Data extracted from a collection

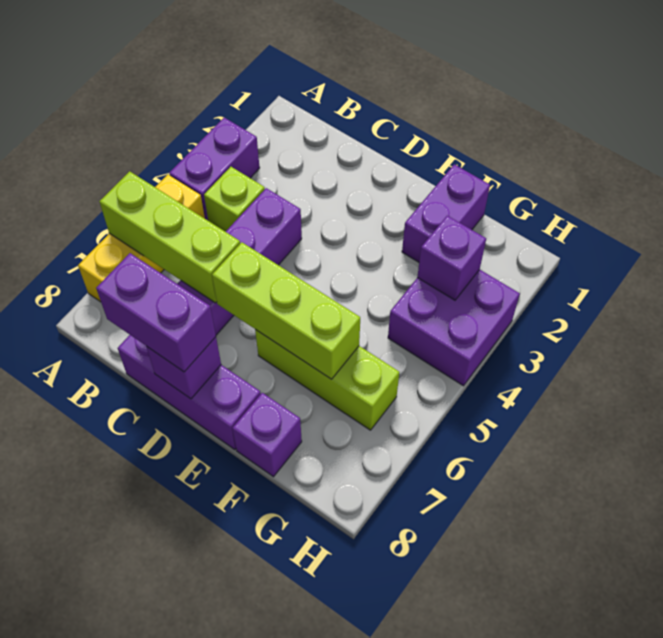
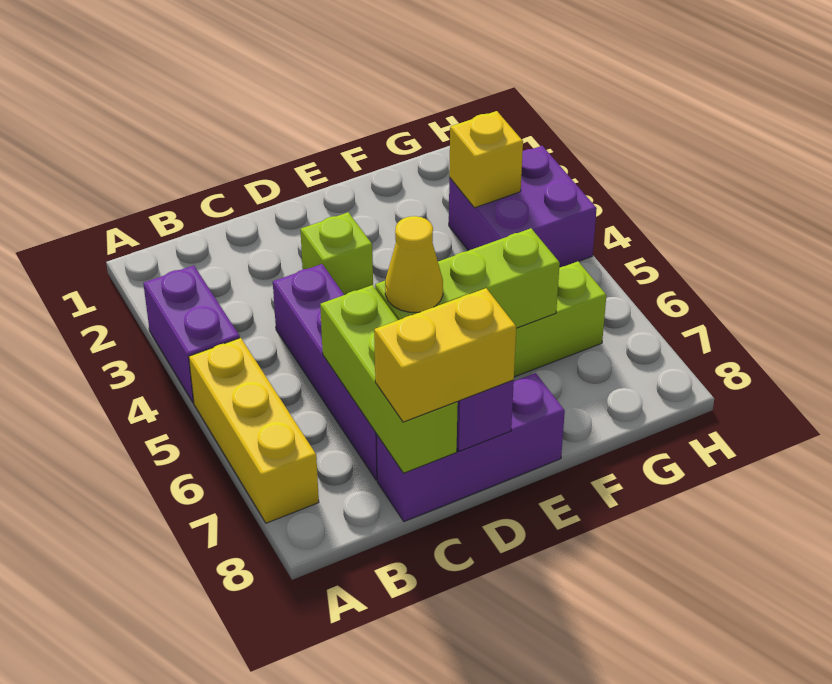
lime 1x3 brick [99,171,240,303] -> lime 1x3 brick turned to [320,285,458,473]
lime 1x1 brick [204,167,265,232] -> lime 1x1 brick moved to [300,212,373,295]
purple 1x2 brick [96,253,216,372] -> yellow 1x2 brick [374,288,516,422]
none -> yellow 1x1 cone [385,216,443,312]
purple 1x2 brick [402,164,490,262] -> none
purple 1x1 brick [233,393,302,477] -> none
purple 1x1 brick [417,216,486,300] -> yellow 1x1 brick [449,111,523,208]

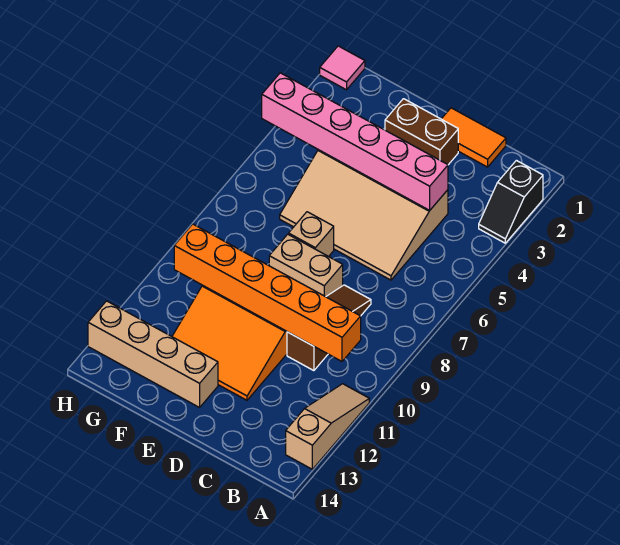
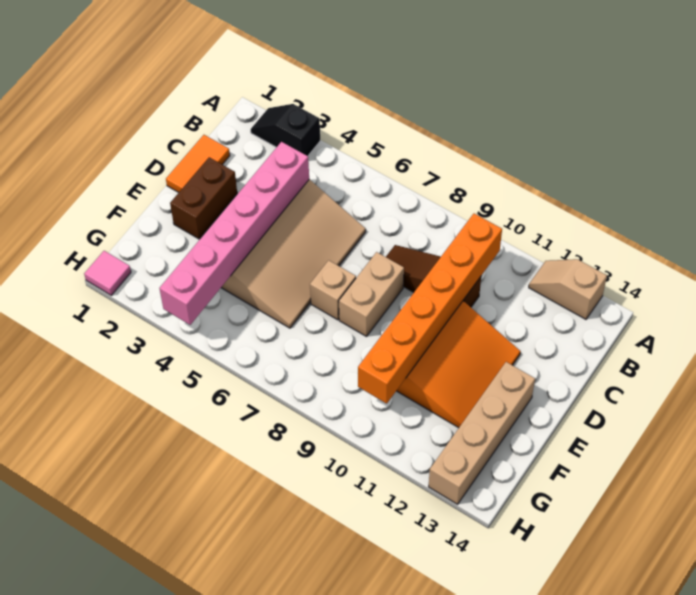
black 1x2 slope [479,160,543,243] -> black 1x2 slope turned to [251,104,320,156]
tan 1x3 slope [286,384,369,469] -> tan 1x2 slope [529,259,607,319]

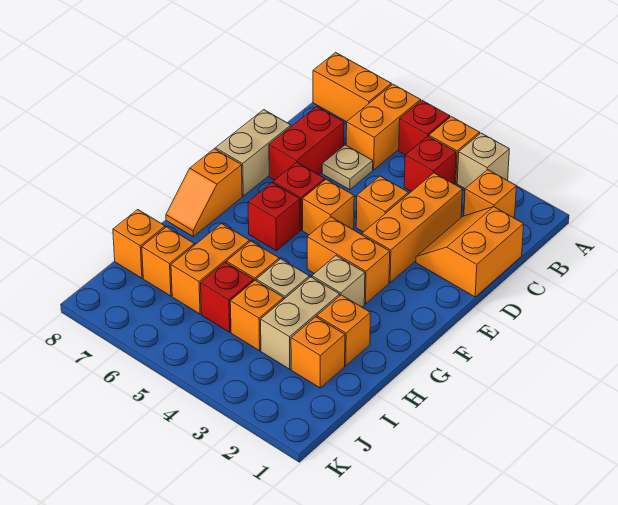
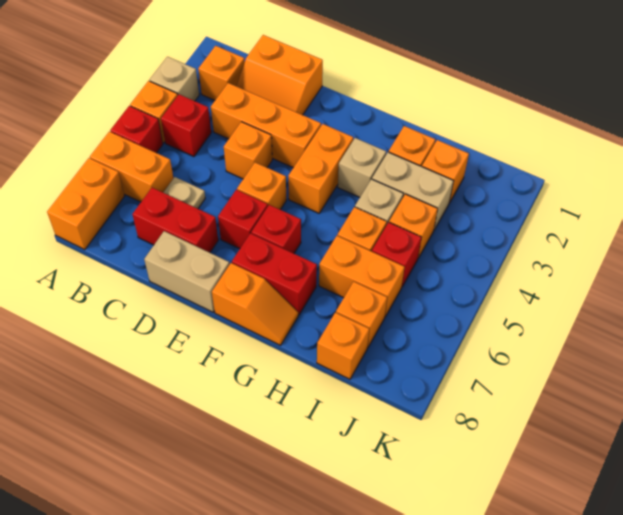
none -> red 1x2 brick [232,233,317,315]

*EXERCISE DIRECTIONS*:
The reply needs to repeat exactly the line containing "tan 1x3 slope" and each line after it, through the final line of the entries above, and to skip the pictures.

*THE ANSWER*:
tan 1x3 slope [286,384,369,469] -> tan 1x2 slope [529,259,607,319]

none -> red 1x2 brick [232,233,317,315]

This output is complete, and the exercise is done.